▶ _Listed records_
========================================================================

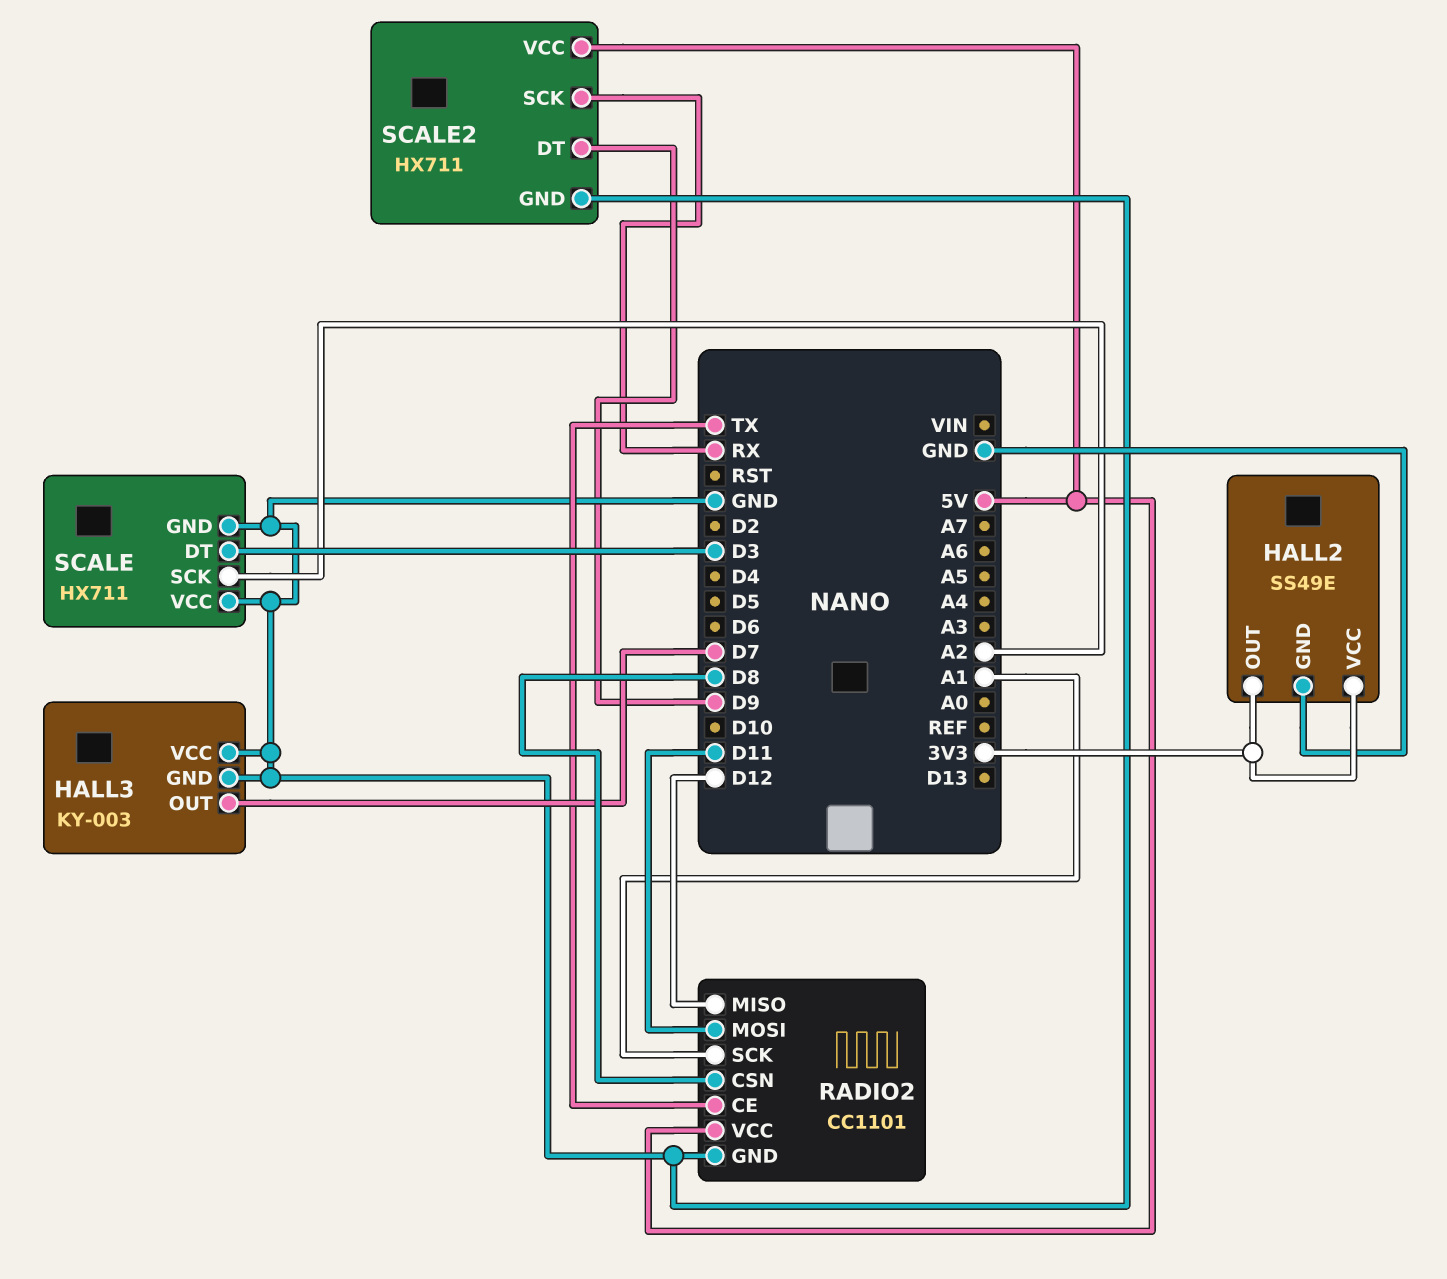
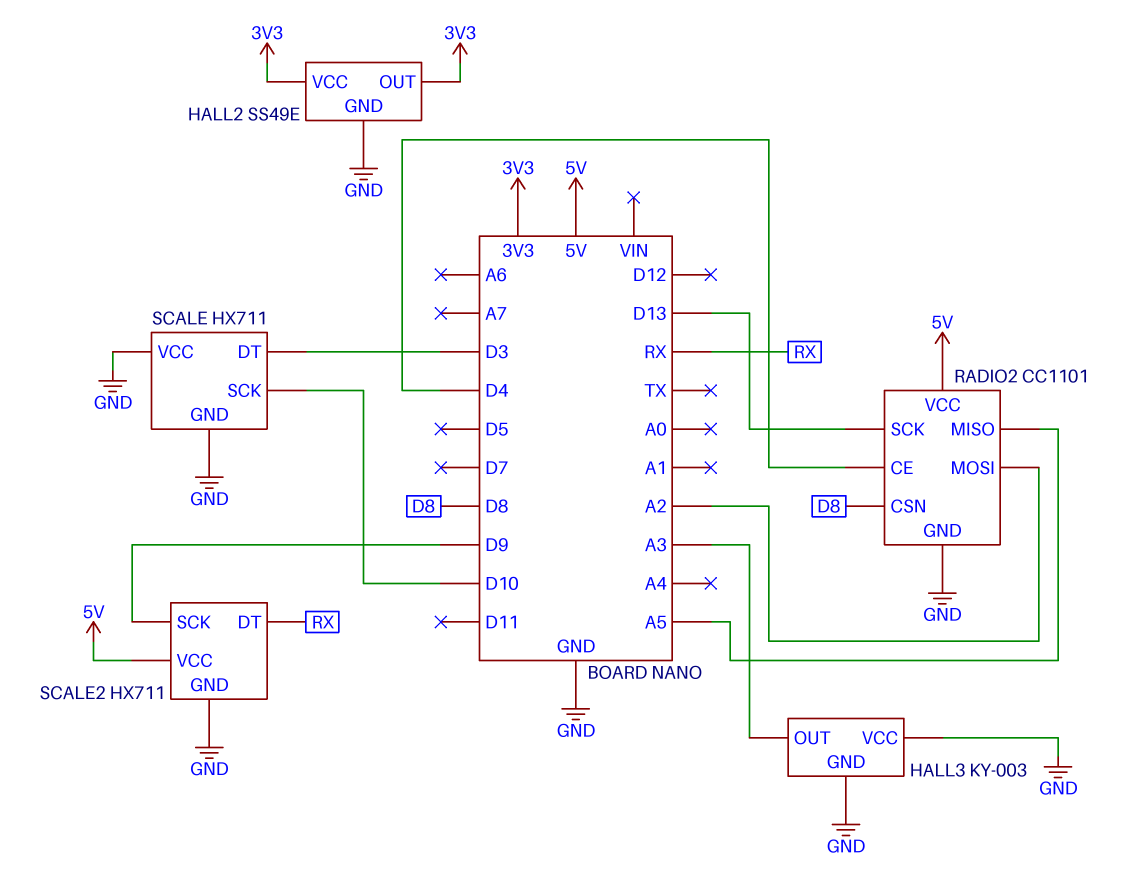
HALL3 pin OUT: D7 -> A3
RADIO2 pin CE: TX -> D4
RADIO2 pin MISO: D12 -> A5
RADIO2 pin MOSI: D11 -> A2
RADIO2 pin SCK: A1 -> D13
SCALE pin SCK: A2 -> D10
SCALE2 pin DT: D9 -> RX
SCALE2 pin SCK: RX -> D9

========================================================================

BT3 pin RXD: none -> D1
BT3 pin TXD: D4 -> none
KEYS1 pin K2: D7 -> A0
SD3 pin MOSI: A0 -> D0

========================================================================

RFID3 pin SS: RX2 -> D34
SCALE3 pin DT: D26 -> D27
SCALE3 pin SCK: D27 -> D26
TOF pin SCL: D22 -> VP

========================================================================

▶ _Description of the task_
With the line holding "HALL3 pin OUT: D7 -> A3" as the first and the line holding "SCALE2 pin SCK: RX -> D9" as the last, please transcribe exactly the lines of the material above in that range and nothing else.

▶ _The completed task_
HALL3 pin OUT: D7 -> A3
RADIO2 pin CE: TX -> D4
RADIO2 pin MISO: D12 -> A5
RADIO2 pin MOSI: D11 -> A2
RADIO2 pin SCK: A1 -> D13
SCALE pin SCK: A2 -> D10
SCALE2 pin DT: D9 -> RX
SCALE2 pin SCK: RX -> D9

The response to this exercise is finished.